Write out the records once more, exactly, and keep any image out.

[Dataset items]
::::::::::

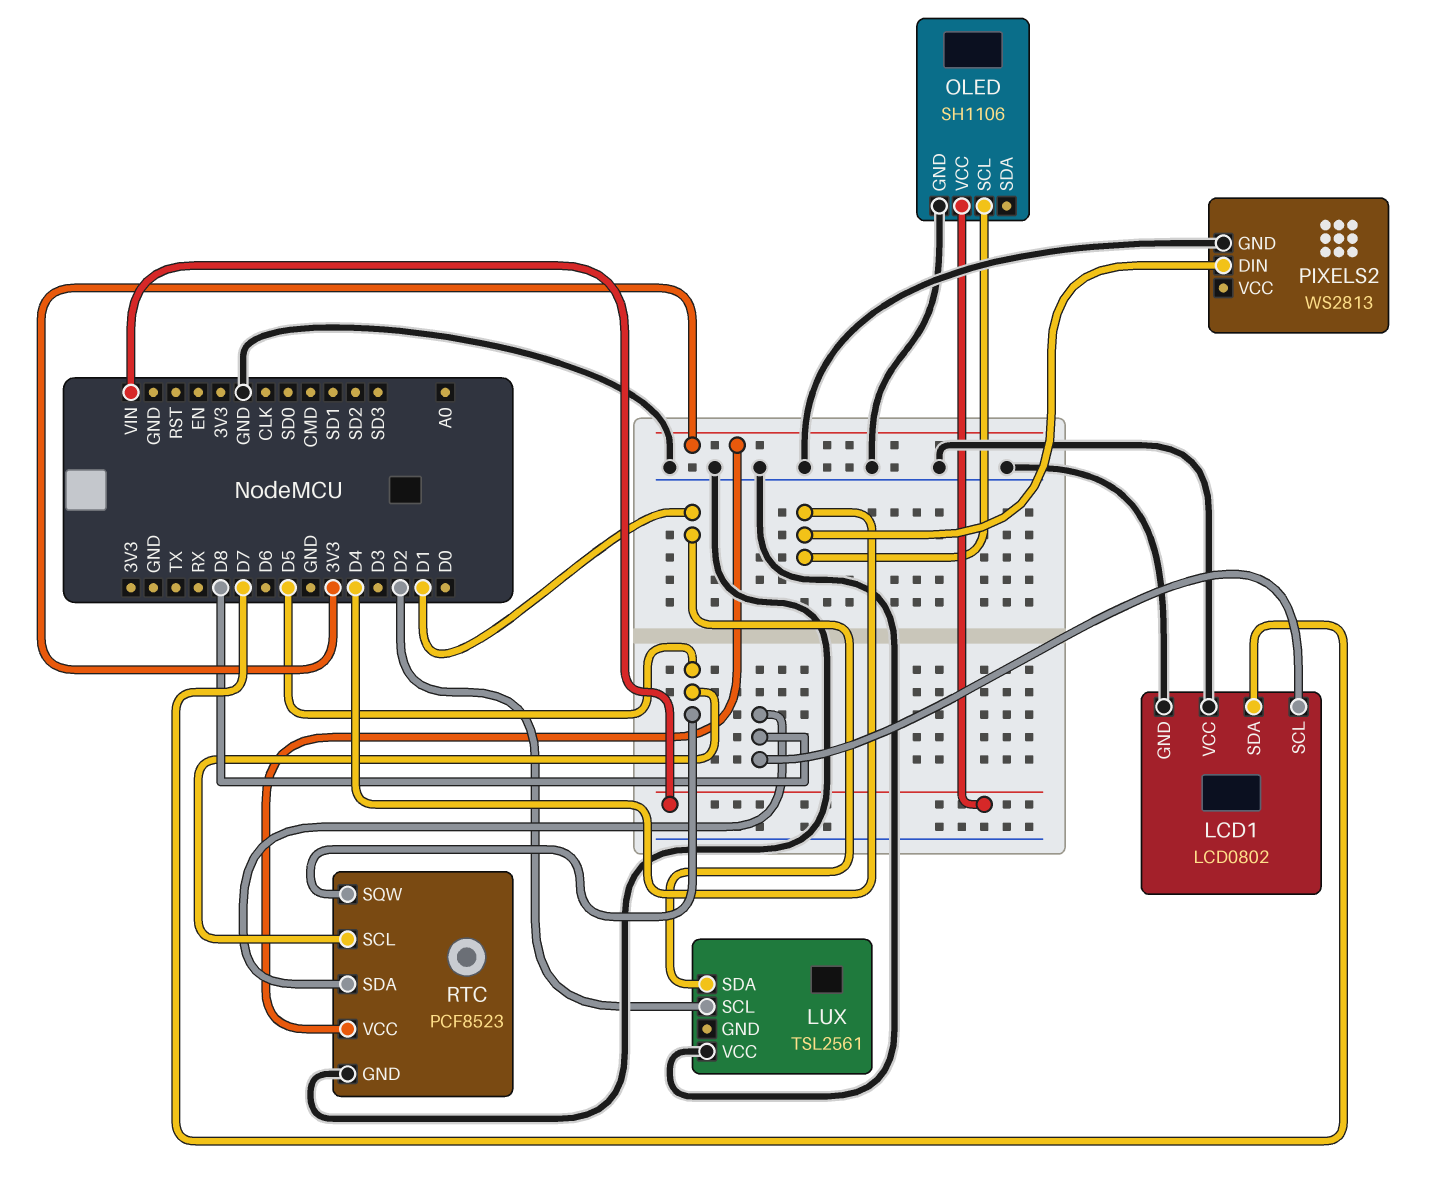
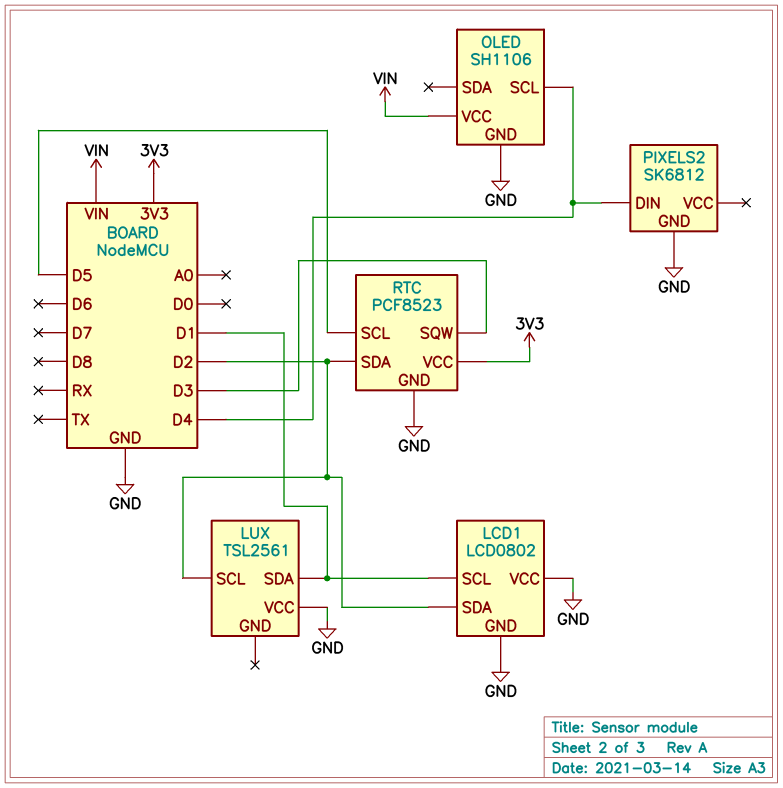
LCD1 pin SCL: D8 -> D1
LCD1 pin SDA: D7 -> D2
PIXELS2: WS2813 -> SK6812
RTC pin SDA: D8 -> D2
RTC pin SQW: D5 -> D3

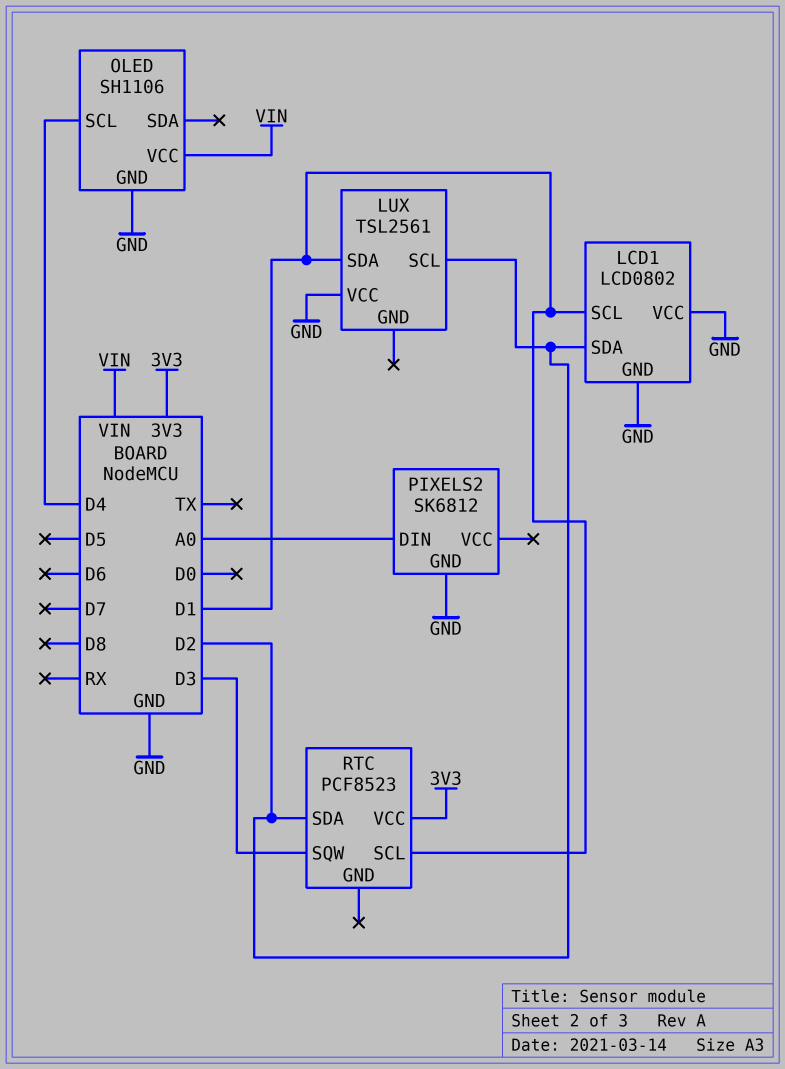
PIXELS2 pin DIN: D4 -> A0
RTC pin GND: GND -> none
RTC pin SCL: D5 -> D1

::::::::::

Result below -
LCD1 pin SCL: D8 -> D1
LCD1 pin SDA: D7 -> D2
PIXELS2: WS2813 -> SK6812
RTC pin SDA: D8 -> D2
RTC pin SQW: D5 -> D3

PIXELS2 pin DIN: D4 -> A0
RTC pin GND: GND -> none
RTC pin SCL: D5 -> D1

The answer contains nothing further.